Coordinate-based object records
- - -
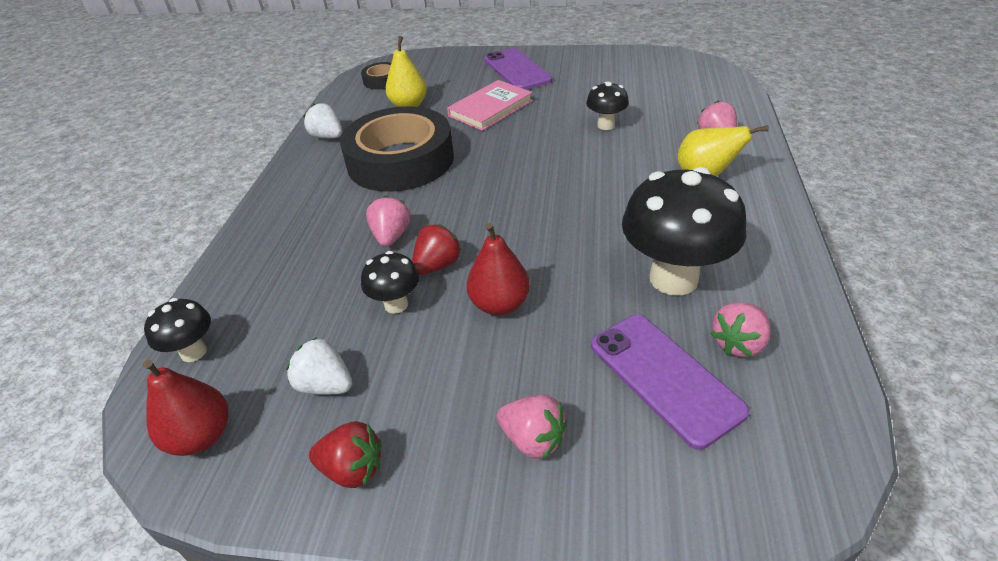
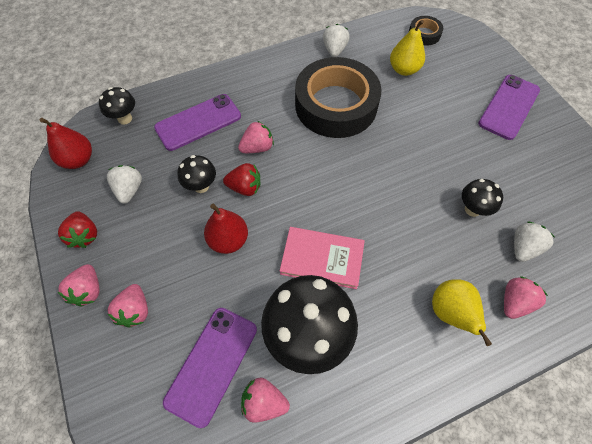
camera: 55 degrees right, 20 degrees up
(293, 276) = (198, 122): none -> purple phone
(456, 493) = (88, 290): none -> pink strawberry
(490, 108) = (438, 120): pink book -> pink book (322, 258)
(665, 115) = (523, 247): none -> white strawberry

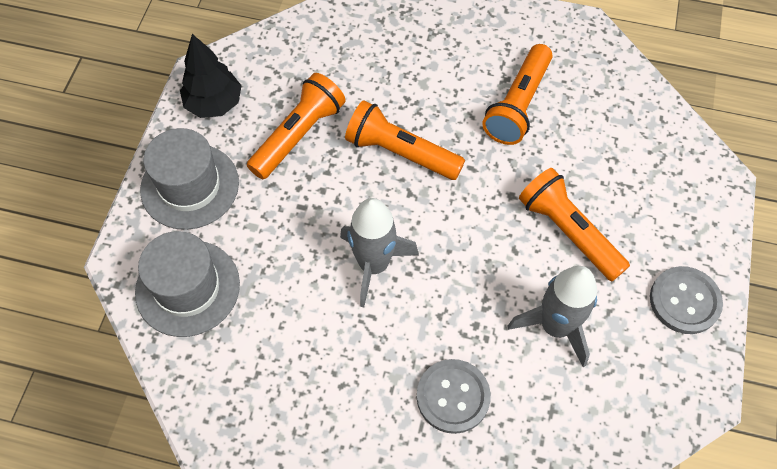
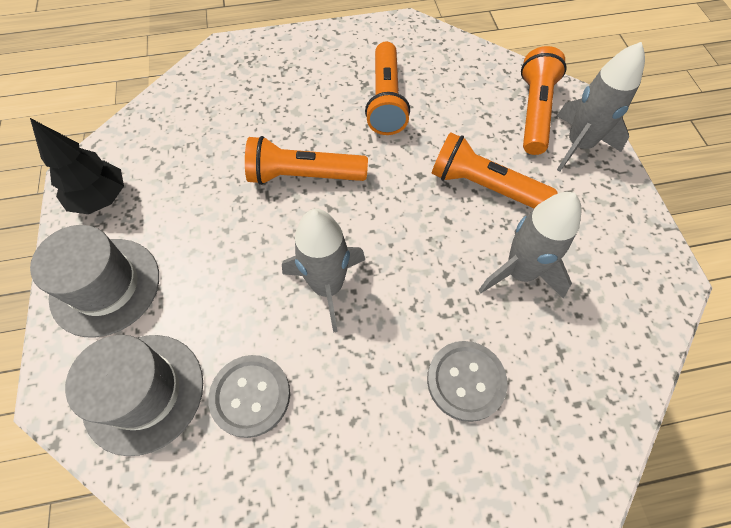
camera: 25 degrees left, 0 degrees up
(298, 135) = (199, 196): orange flashlight -> orange flashlight (534, 112)
(684, 301) = (609, 205): grey button -> grey button (250, 396)
(691, 228) = (578, 145): none -> grey rocket

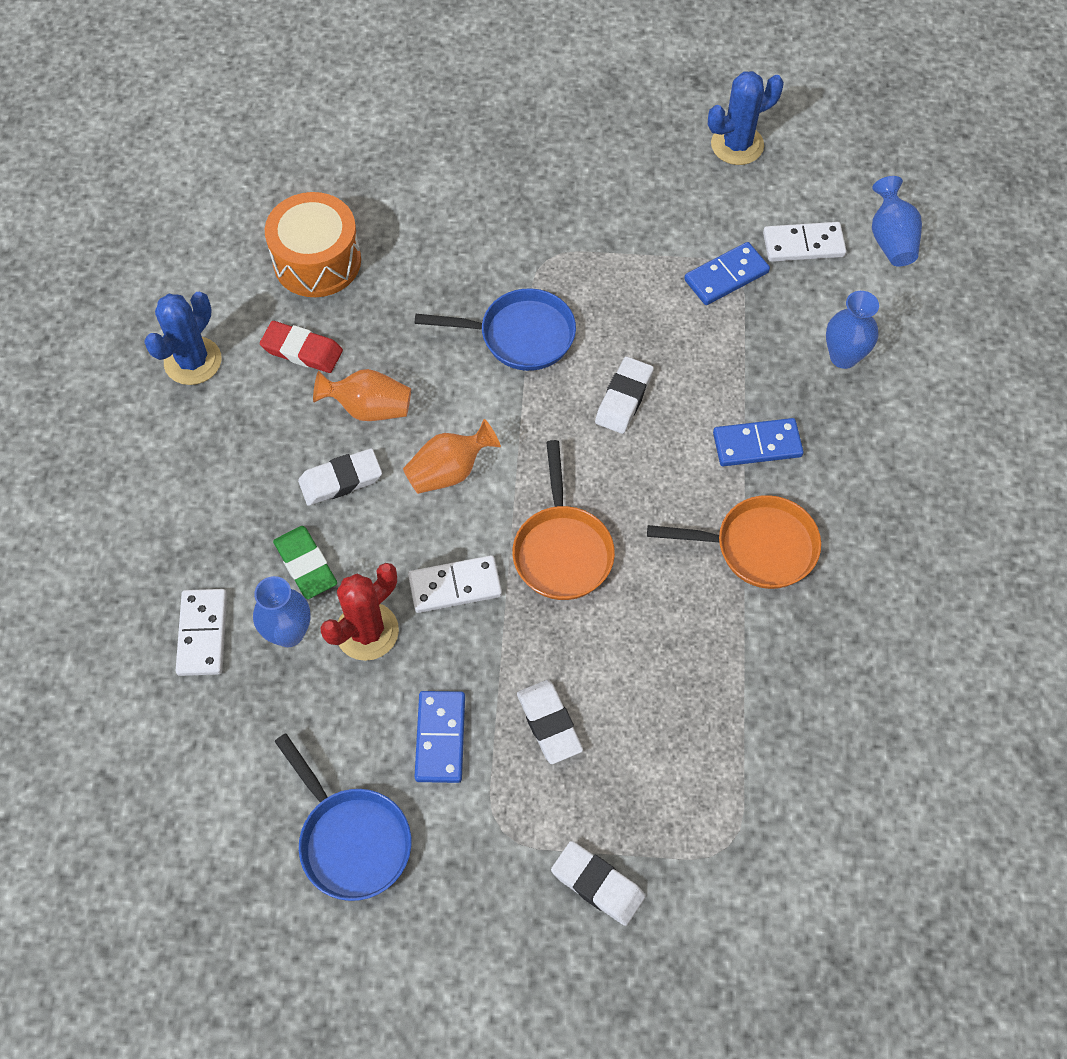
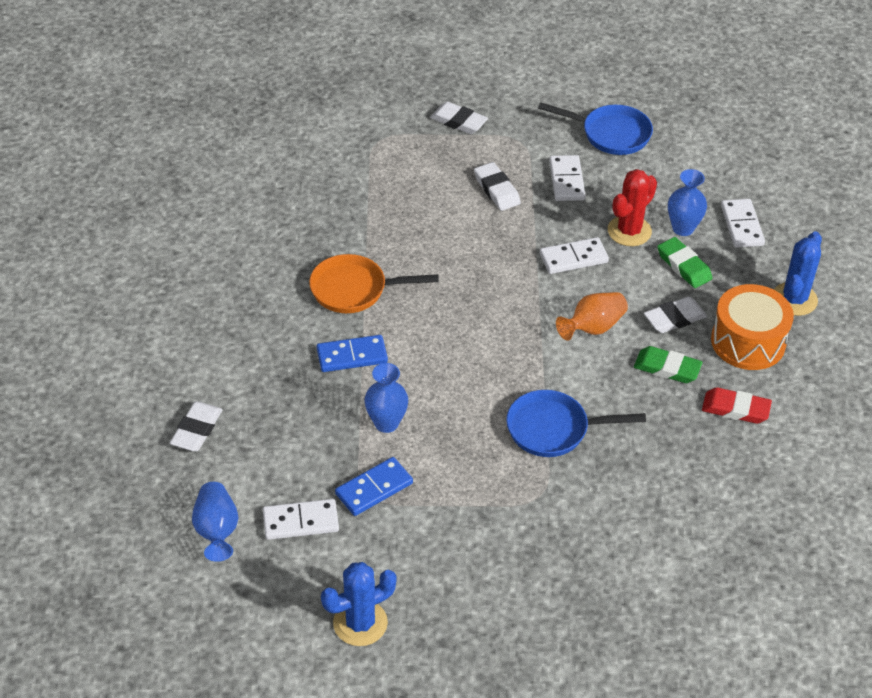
camera: 175 degrees right, 15 degrees down
(193, 361) = (823, 396): blue cactus -> blue cactus (794, 299)
(317, 261) = (747, 484): orange drum -> orange drum (748, 342)
(351, 840) = (611, 134): blue pan -> blue pan turned 150 degrees clockwise
(369, 408) = (667, 368): orange vase -> green eraser
(440, 738) = (567, 180): blue domino -> white domino
(562, 550) = (499, 282): orange pan -> none
(624, 398) = (460, 384): white eraser -> white eraser (196, 430)
(843, 357) = (274, 425): blue vase -> blue vase (386, 423)

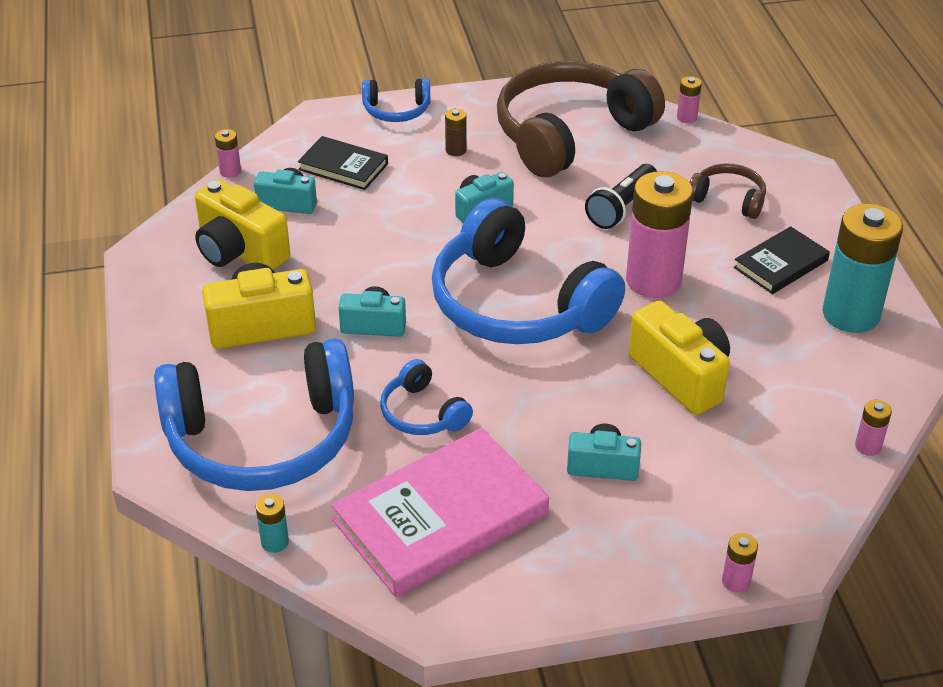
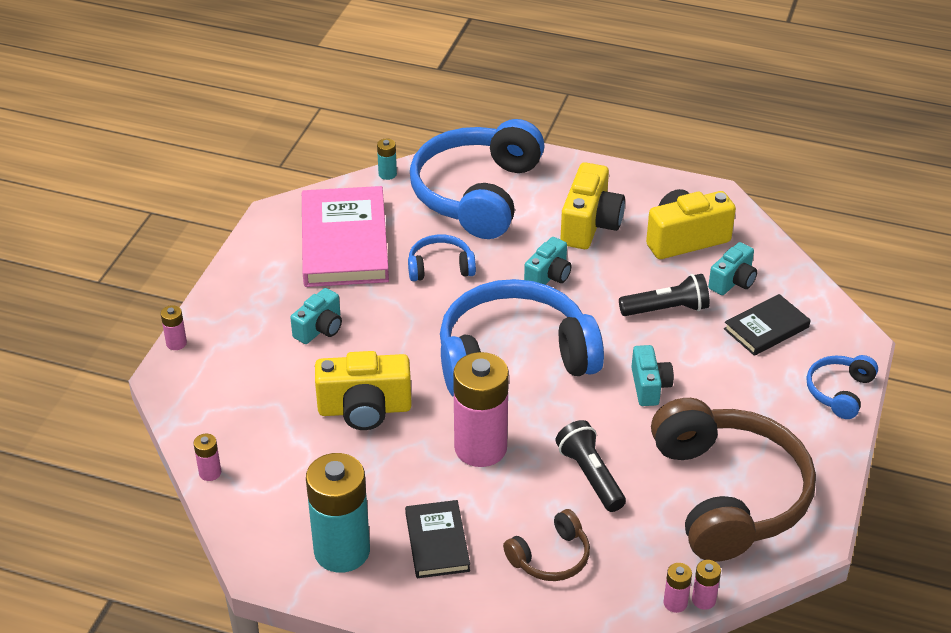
camera: 120 degrees right, 0 degrees up
(230, 171) = (799, 264): pink battery -> pink battery (675, 603)
(363, 231) = (667, 309): none -> black flashlight
(456, 150) = (749, 405): brown battery -> none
- - -
--- TASK PROMPT ---
The entries above are to be copied exactly, with every picture left out.

--- EXERCISE RESULT ---
camera: 55 degrees right, 20 degrees up
(293, 276) = (198, 122): none -> purple phone
(456, 493) = (88, 290): none -> pink strawberry
(490, 108) = (438, 120): pink book -> pink book (322, 258)
(665, 115) = (523, 247): none -> white strawberry

camera: 25 degrees left, 0 degrees up
(298, 135) = (199, 196): orange flashlight -> orange flashlight (534, 112)
(684, 301) = (609, 205): grey button -> grey button (250, 396)
(691, 228) = (578, 145): none -> grey rocket

camera: 175 degrees right, 15 degrees down
(193, 361) = (823, 396): blue cactus -> blue cactus (794, 299)
(317, 261) = (747, 484): orange drum -> orange drum (748, 342)
(351, 840) = (611, 134): blue pan -> blue pan turned 150 degrees clockwise
(369, 408) = (667, 368): orange vase -> green eraser
(440, 738) = (567, 180): blue domino -> white domino
(562, 550) = (499, 282): orange pan -> none
(624, 398) = (460, 384): white eraser -> white eraser (196, 430)
(843, 357) = (274, 425): blue vase -> blue vase (386, 423)

camera: 120 degrees right, 0 degrees up
(230, 171) = (799, 264): pink battery -> pink battery (675, 603)
(363, 231) = (667, 309): none -> black flashlight
(456, 150) = (749, 405): brown battery -> none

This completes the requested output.